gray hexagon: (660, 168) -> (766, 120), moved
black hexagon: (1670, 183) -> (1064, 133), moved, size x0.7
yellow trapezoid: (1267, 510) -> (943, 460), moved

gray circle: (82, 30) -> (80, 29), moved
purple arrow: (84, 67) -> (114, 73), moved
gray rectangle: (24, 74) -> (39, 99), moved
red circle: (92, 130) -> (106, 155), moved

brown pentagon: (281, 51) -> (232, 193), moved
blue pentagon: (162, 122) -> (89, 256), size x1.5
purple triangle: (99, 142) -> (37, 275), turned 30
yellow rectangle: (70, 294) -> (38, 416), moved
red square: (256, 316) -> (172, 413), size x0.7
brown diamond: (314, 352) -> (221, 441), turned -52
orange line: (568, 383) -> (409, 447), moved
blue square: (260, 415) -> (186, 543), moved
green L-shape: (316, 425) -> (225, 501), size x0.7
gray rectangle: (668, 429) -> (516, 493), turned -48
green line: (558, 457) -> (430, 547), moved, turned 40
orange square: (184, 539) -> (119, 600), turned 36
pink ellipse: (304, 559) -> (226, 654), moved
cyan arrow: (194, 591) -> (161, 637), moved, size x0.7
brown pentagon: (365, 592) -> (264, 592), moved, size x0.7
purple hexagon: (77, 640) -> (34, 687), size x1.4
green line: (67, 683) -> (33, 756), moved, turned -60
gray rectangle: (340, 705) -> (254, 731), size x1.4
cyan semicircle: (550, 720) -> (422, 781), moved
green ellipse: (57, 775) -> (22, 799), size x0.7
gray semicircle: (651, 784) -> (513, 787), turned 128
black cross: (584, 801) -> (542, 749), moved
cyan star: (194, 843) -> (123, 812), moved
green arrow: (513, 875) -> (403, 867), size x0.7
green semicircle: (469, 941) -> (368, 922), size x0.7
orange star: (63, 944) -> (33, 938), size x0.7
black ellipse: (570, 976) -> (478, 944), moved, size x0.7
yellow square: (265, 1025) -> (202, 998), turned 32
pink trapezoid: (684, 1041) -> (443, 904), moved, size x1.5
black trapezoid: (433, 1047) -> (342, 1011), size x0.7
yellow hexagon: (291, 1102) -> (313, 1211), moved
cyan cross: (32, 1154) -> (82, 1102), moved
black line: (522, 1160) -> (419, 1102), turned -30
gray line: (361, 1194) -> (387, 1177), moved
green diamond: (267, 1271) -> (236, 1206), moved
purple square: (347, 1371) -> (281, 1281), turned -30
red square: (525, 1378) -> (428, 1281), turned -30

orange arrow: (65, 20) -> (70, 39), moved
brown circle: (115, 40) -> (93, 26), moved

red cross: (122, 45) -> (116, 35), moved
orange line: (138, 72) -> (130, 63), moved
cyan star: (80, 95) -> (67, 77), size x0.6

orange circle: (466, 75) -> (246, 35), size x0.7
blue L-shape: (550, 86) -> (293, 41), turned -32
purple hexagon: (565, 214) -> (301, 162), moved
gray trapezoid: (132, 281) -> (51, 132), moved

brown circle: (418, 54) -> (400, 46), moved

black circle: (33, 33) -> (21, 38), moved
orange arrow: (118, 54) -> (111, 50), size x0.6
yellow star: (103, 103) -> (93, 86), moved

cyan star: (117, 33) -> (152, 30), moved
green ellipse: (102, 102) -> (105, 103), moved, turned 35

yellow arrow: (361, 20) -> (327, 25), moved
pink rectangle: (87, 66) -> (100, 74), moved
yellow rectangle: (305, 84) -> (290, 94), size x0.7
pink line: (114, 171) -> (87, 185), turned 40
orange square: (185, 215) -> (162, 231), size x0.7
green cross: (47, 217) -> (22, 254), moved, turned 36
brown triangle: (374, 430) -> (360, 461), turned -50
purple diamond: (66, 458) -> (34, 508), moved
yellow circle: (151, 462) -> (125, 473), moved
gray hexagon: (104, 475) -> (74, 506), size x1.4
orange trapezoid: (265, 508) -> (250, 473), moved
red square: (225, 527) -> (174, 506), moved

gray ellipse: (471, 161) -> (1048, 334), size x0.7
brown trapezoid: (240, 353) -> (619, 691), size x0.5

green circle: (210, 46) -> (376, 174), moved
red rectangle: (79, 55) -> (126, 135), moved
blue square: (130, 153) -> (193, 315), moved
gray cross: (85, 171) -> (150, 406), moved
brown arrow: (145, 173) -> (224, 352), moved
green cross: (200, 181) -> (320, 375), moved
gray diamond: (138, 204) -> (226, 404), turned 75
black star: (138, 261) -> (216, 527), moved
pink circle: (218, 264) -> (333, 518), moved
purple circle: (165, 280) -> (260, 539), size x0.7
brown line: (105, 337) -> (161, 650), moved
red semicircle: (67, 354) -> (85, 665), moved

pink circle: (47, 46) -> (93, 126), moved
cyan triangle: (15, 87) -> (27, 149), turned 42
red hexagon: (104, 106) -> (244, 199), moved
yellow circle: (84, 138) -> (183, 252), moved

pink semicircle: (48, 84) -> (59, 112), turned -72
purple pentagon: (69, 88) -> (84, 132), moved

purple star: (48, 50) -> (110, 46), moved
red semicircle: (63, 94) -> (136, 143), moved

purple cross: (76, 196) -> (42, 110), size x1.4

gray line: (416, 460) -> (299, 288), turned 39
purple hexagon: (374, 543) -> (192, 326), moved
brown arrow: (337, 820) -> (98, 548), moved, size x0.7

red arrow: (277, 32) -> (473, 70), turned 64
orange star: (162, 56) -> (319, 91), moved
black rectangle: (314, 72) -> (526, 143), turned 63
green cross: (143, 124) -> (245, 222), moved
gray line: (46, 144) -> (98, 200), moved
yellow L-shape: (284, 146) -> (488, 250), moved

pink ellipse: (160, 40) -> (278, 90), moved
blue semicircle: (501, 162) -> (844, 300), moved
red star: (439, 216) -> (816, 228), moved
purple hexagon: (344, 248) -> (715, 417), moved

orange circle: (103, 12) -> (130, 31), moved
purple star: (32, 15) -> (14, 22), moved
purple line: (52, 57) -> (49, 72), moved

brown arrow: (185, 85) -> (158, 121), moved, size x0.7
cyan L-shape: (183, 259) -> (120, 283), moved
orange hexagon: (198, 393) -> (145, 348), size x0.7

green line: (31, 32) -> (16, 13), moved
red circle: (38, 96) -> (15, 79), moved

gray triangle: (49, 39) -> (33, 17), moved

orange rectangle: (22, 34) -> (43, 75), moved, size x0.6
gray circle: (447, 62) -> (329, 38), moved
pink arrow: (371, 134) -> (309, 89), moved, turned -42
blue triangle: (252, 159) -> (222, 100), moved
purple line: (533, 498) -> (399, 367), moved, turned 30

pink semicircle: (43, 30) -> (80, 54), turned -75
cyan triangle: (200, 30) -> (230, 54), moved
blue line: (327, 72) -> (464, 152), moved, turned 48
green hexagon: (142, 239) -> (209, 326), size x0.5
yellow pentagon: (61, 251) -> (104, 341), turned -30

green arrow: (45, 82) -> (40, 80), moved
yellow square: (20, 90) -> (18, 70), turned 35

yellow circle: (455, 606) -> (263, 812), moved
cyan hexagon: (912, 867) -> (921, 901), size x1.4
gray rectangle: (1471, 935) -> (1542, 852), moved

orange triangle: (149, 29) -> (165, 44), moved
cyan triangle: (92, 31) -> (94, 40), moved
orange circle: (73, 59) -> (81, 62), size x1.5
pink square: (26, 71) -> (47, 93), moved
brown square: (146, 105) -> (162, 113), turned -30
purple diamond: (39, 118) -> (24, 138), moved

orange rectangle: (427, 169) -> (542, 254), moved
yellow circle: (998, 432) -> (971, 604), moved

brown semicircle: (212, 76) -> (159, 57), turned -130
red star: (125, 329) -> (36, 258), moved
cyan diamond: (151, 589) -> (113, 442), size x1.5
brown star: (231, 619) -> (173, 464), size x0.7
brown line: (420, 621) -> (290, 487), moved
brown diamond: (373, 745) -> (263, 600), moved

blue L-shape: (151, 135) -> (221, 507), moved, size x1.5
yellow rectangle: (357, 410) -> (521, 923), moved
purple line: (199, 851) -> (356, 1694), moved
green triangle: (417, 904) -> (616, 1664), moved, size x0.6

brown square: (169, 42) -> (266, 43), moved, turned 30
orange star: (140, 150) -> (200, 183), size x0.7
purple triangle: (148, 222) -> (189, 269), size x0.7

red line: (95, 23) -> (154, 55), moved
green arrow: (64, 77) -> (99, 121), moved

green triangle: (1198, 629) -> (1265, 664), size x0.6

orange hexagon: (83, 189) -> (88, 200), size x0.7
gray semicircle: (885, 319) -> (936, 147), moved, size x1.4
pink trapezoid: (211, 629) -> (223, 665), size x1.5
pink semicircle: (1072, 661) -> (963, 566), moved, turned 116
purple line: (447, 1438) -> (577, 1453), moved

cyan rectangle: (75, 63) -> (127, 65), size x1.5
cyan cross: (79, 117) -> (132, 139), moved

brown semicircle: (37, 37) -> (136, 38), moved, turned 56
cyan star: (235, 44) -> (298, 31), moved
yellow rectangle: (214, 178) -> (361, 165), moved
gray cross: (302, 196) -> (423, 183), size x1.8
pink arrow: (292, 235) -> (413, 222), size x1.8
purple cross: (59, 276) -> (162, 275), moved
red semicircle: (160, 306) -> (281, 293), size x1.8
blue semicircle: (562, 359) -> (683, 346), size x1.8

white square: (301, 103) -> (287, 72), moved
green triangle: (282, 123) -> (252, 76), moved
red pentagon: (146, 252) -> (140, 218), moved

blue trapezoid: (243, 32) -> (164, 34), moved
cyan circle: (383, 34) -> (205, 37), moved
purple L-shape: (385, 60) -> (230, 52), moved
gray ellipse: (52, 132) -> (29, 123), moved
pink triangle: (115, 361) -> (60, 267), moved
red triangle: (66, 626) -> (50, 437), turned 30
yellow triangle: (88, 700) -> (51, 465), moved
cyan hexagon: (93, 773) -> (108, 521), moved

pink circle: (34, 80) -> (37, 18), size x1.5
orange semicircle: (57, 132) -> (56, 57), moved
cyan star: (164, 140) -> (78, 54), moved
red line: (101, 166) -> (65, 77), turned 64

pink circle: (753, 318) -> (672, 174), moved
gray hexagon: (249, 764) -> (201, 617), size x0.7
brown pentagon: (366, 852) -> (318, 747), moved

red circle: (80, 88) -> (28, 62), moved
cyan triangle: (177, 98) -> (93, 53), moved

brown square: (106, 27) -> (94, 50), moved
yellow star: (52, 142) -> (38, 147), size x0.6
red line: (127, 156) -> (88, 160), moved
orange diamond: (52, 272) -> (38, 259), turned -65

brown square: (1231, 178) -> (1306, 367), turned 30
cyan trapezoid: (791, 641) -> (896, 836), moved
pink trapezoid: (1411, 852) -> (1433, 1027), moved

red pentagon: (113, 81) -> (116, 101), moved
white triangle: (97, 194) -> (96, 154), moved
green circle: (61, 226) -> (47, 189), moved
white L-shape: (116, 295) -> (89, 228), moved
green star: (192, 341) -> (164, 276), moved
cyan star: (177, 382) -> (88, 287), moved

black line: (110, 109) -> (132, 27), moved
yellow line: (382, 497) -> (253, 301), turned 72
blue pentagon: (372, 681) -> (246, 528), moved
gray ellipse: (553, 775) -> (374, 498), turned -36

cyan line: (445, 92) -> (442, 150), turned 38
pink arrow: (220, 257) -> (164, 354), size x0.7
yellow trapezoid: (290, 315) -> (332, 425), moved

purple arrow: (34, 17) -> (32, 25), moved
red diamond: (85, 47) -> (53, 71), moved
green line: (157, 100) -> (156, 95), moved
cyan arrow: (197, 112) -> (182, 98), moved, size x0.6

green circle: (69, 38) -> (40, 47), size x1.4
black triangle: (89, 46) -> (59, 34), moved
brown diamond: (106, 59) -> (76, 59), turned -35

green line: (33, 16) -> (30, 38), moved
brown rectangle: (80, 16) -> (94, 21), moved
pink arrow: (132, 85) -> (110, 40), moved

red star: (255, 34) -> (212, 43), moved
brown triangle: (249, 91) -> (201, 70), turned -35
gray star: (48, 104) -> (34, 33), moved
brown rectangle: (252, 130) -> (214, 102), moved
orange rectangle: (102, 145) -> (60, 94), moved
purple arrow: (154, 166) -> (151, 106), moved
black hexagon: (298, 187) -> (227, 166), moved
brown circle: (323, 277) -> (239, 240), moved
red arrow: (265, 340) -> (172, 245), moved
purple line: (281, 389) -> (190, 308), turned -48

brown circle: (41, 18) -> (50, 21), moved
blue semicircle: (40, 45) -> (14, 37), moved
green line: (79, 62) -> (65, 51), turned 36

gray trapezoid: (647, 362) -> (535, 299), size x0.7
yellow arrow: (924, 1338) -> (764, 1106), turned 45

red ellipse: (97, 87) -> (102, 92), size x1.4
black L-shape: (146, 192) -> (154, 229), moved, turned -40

* [ACTIVITY]:
Scan the listing above. Collect all lines with the word "ellipse".

* [TASK ANSWER]:
pink ellipse: (304, 559) -> (226, 654), moved
green ellipse: (57, 775) -> (22, 799), size x0.7
black ellipse: (570, 976) -> (478, 944), moved, size x0.7
green ellipse: (102, 102) -> (105, 103), moved, turned 35
gray ellipse: (471, 161) -> (1048, 334), size x0.7
pink ellipse: (160, 40) -> (278, 90), moved
gray ellipse: (52, 132) -> (29, 123), moved
gray ellipse: (553, 775) -> (374, 498), turned -36
red ellipse: (97, 87) -> (102, 92), size x1.4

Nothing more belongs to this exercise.